== Supplied records ==

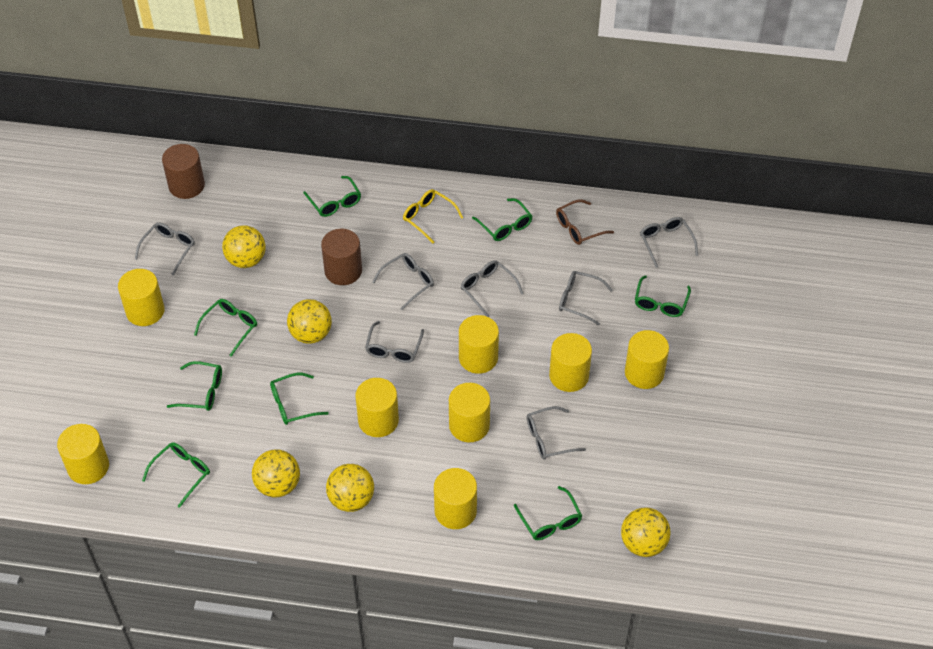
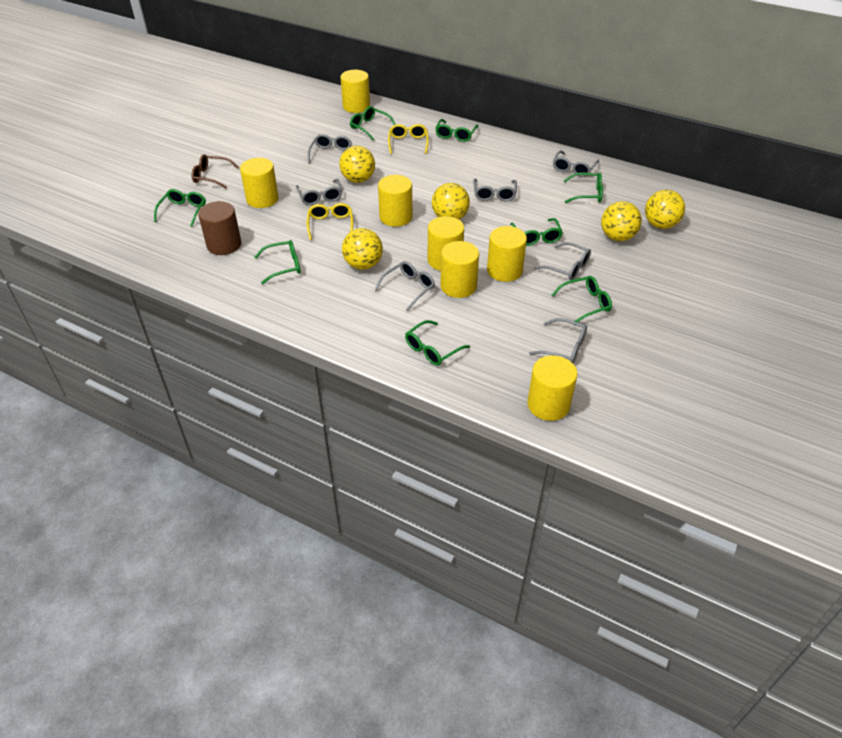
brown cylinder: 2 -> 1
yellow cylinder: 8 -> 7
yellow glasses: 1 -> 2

===
== Supplied records ==

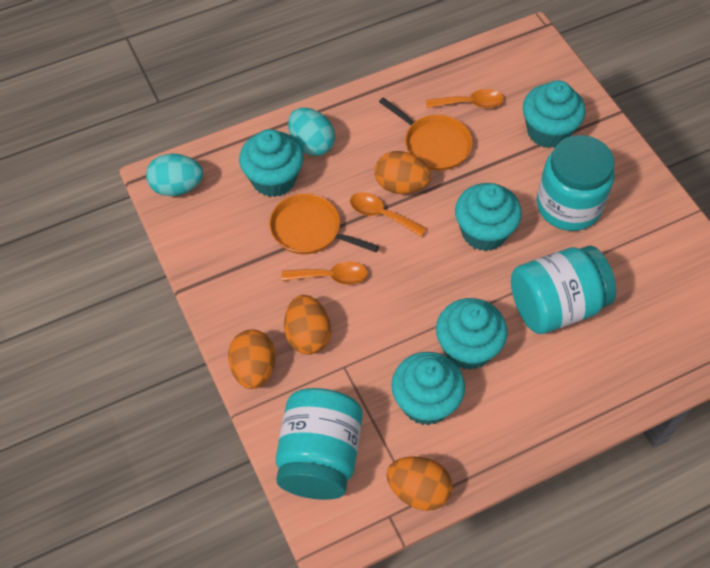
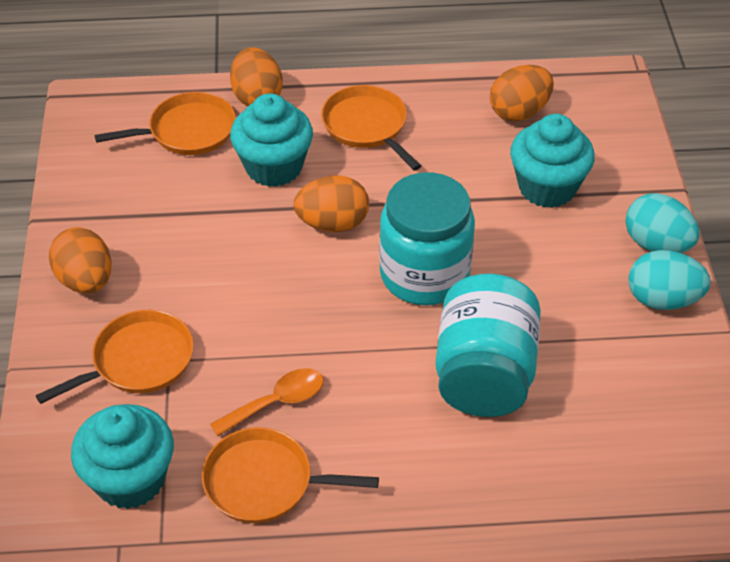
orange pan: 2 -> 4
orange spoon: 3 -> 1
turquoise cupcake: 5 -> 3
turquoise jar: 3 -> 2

===

**What you should do**
Figure out the number of lines above in which the string "yellow" appears. Only the number should be given.

**Completed exercise**
2